RECORDS FOR THIS EXERCISE:
=== Begin Enclosure ===
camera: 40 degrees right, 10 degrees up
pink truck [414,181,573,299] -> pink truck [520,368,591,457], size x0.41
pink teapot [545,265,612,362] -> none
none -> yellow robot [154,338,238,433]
=== End Enclosure ===
=== Begin Enclosure ===
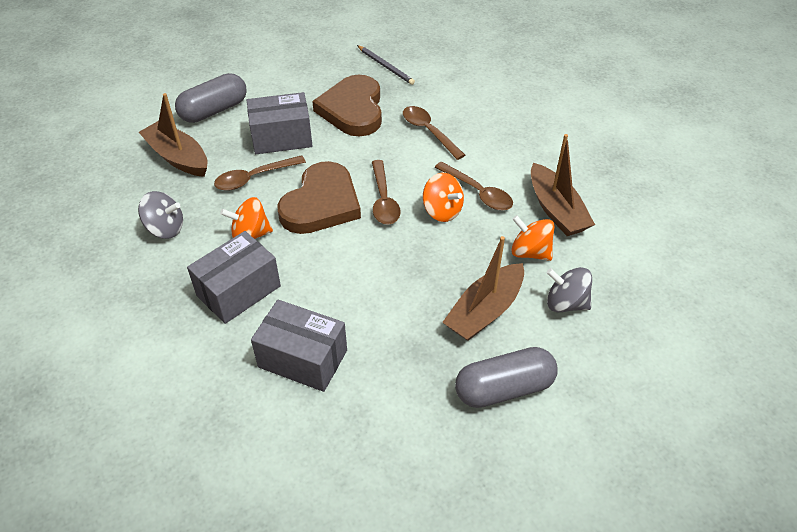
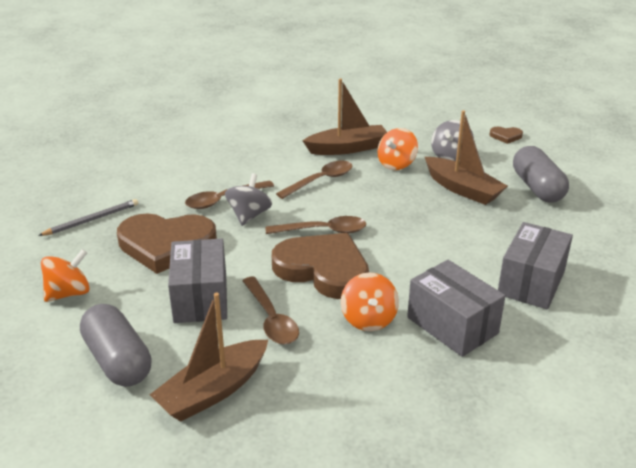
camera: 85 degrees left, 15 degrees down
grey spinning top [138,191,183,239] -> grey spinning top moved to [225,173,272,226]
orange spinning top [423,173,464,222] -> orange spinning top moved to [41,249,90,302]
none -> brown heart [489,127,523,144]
=== End Enclosure ===
TASK TO COMPLETE:
Starting at the line above that contains "grey spinning top [138,191,183,239]", repeat each line exactly up to and including the line that contains "none -> brown heart [489,127,523,144]", and stop there.

SOLUTION TO THIS EXERCISE:
grey spinning top [138,191,183,239] -> grey spinning top moved to [225,173,272,226]
orange spinning top [423,173,464,222] -> orange spinning top moved to [41,249,90,302]
none -> brown heart [489,127,523,144]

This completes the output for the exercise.